Data to process:
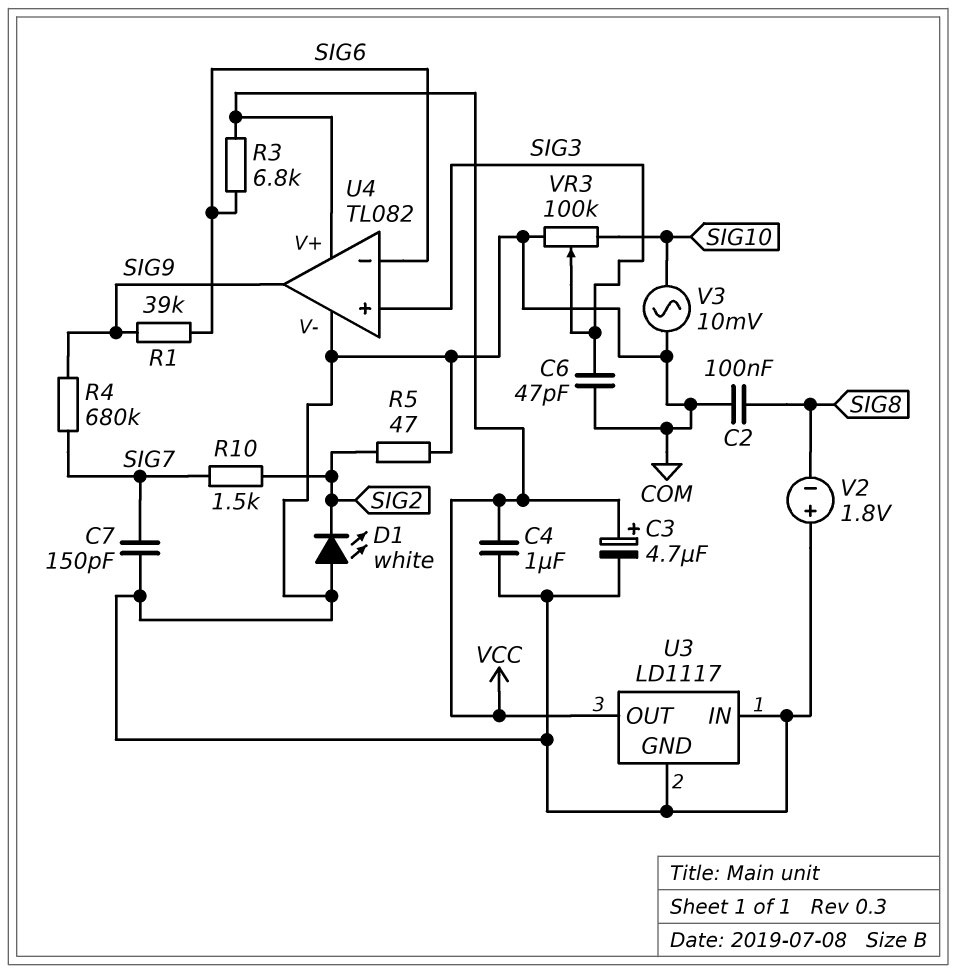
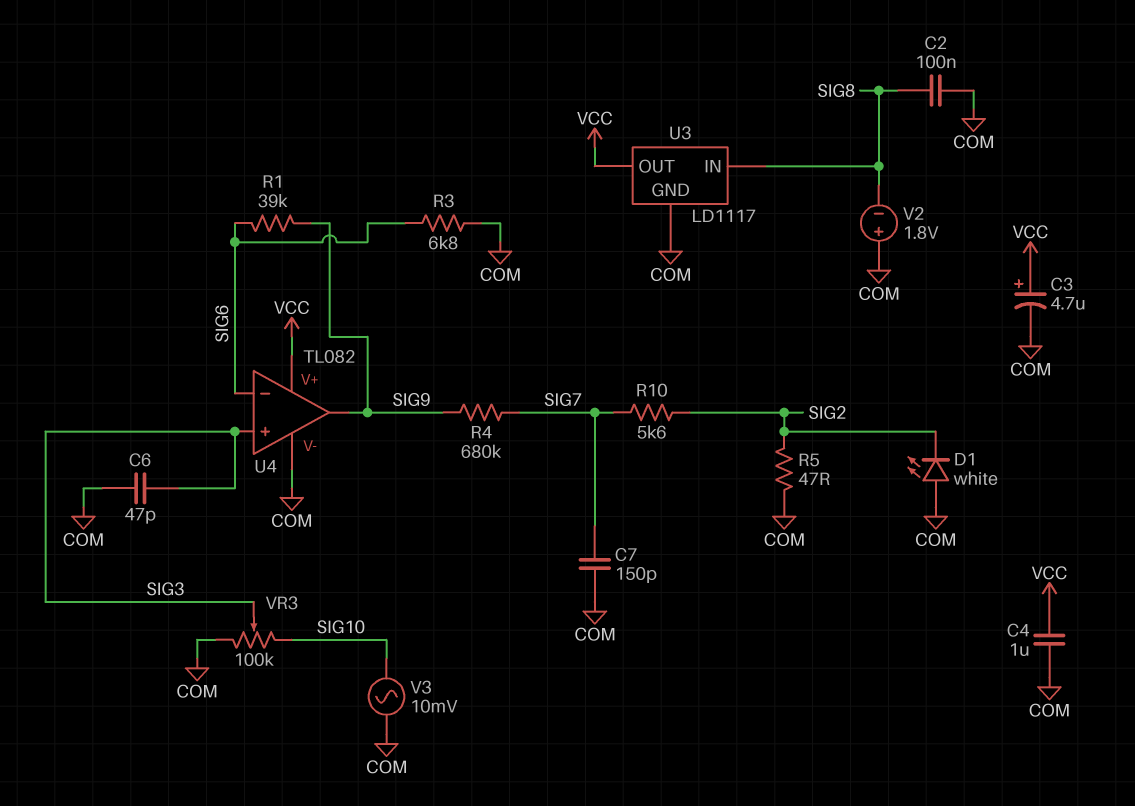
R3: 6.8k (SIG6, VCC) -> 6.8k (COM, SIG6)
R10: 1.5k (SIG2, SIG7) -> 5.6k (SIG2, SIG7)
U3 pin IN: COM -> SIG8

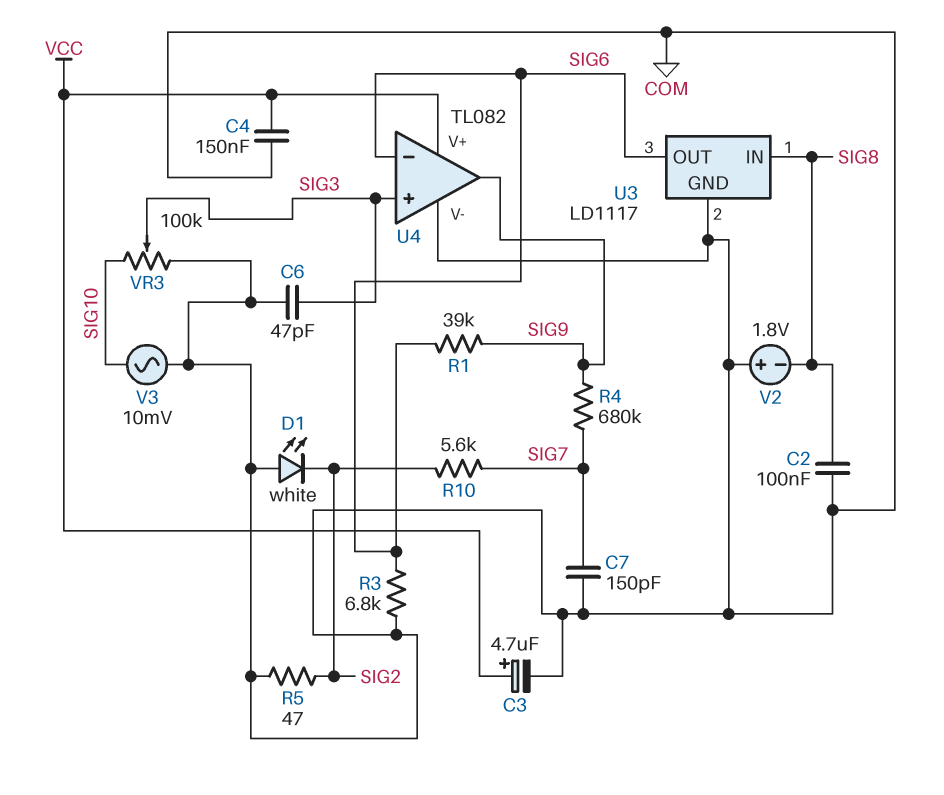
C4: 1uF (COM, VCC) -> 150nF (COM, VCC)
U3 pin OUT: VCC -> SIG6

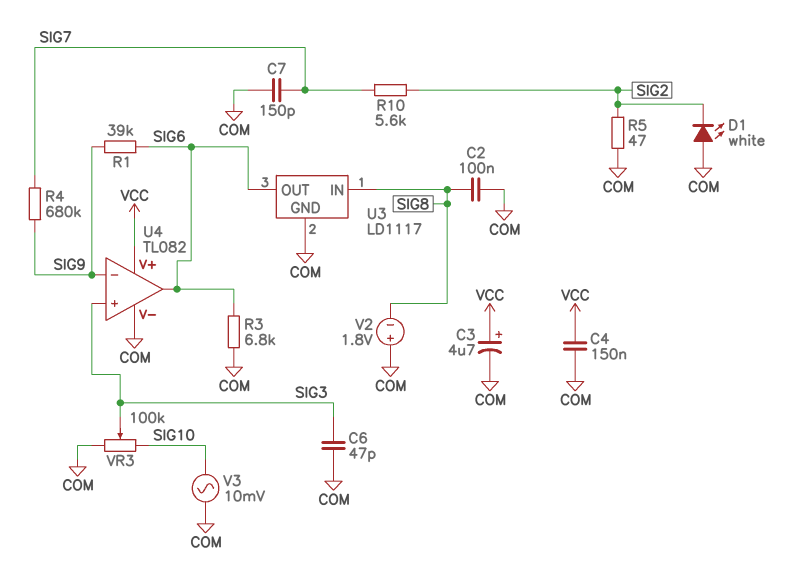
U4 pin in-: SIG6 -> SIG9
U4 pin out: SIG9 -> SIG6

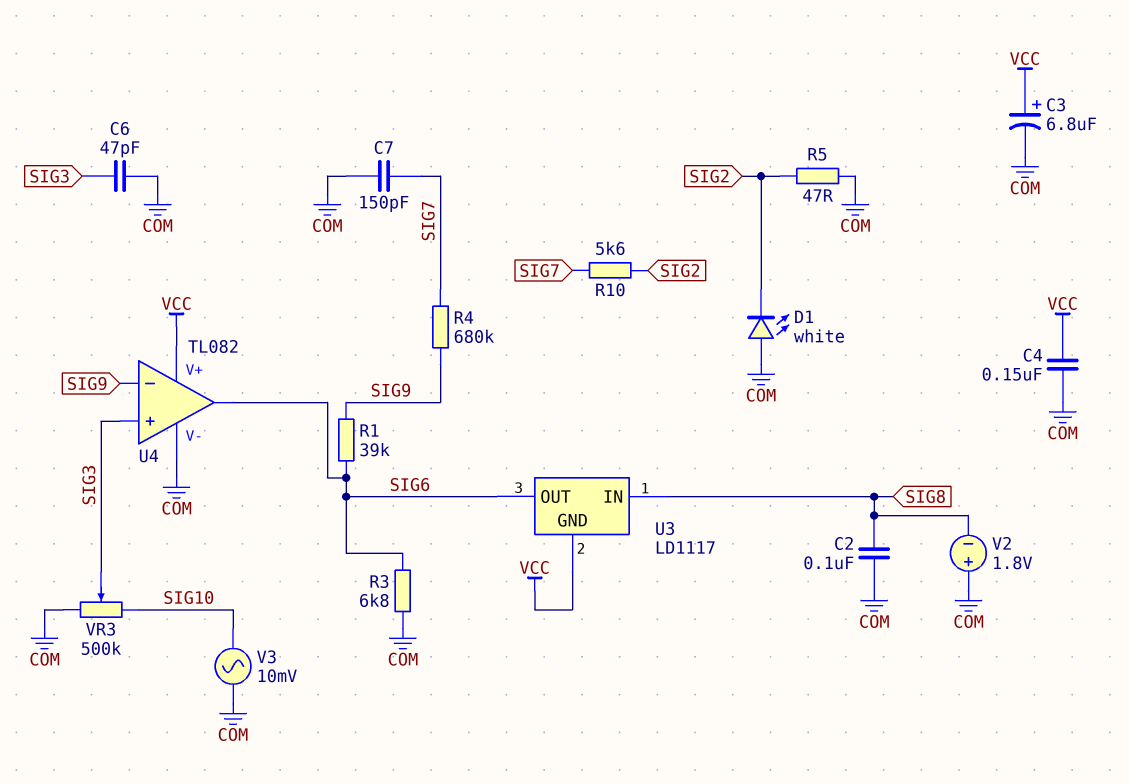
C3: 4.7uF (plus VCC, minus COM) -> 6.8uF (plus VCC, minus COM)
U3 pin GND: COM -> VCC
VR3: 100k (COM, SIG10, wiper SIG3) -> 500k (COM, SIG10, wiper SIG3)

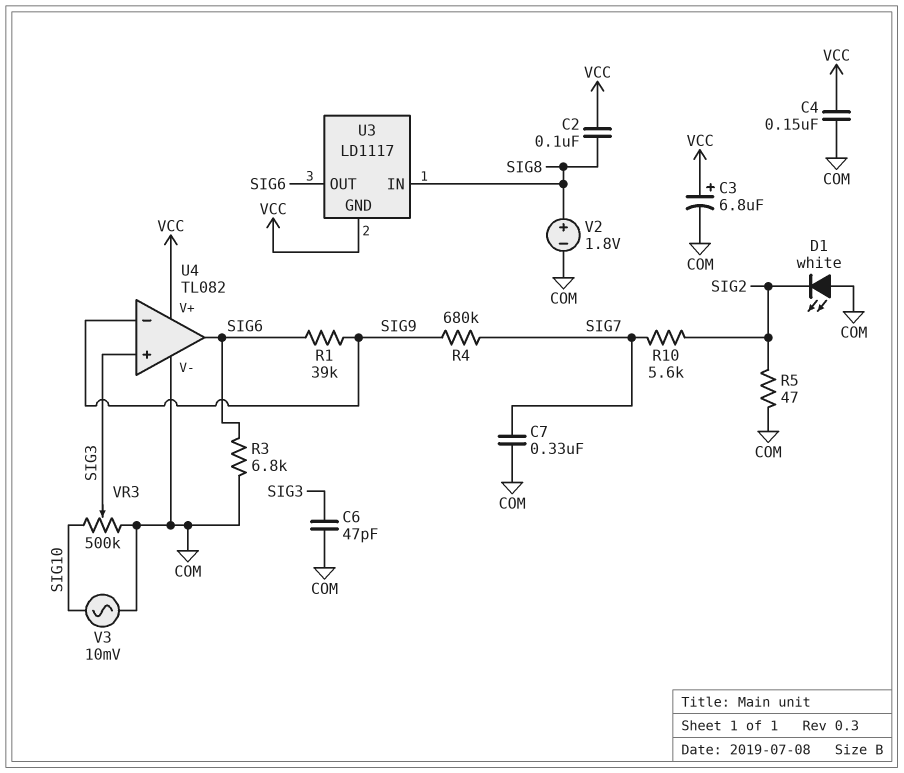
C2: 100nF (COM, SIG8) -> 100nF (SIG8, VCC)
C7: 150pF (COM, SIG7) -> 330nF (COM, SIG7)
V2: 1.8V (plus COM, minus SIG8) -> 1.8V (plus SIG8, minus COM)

What the task requires: Every line above should be copied exactly; do not carry over the pictures.

Answer to the exercise:
R3: 6.8k (SIG6, VCC) -> 6.8k (COM, SIG6)
R10: 1.5k (SIG2, SIG7) -> 5.6k (SIG2, SIG7)
U3 pin IN: COM -> SIG8

C4: 1uF (COM, VCC) -> 150nF (COM, VCC)
U3 pin OUT: VCC -> SIG6

U4 pin in-: SIG6 -> SIG9
U4 pin out: SIG9 -> SIG6

C3: 4.7uF (plus VCC, minus COM) -> 6.8uF (plus VCC, minus COM)
U3 pin GND: COM -> VCC
VR3: 100k (COM, SIG10, wiper SIG3) -> 500k (COM, SIG10, wiper SIG3)

C2: 100nF (COM, SIG8) -> 100nF (SIG8, VCC)
C7: 150pF (COM, SIG7) -> 330nF (COM, SIG7)
V2: 1.8V (plus COM, minus SIG8) -> 1.8V (plus SIG8, minus COM)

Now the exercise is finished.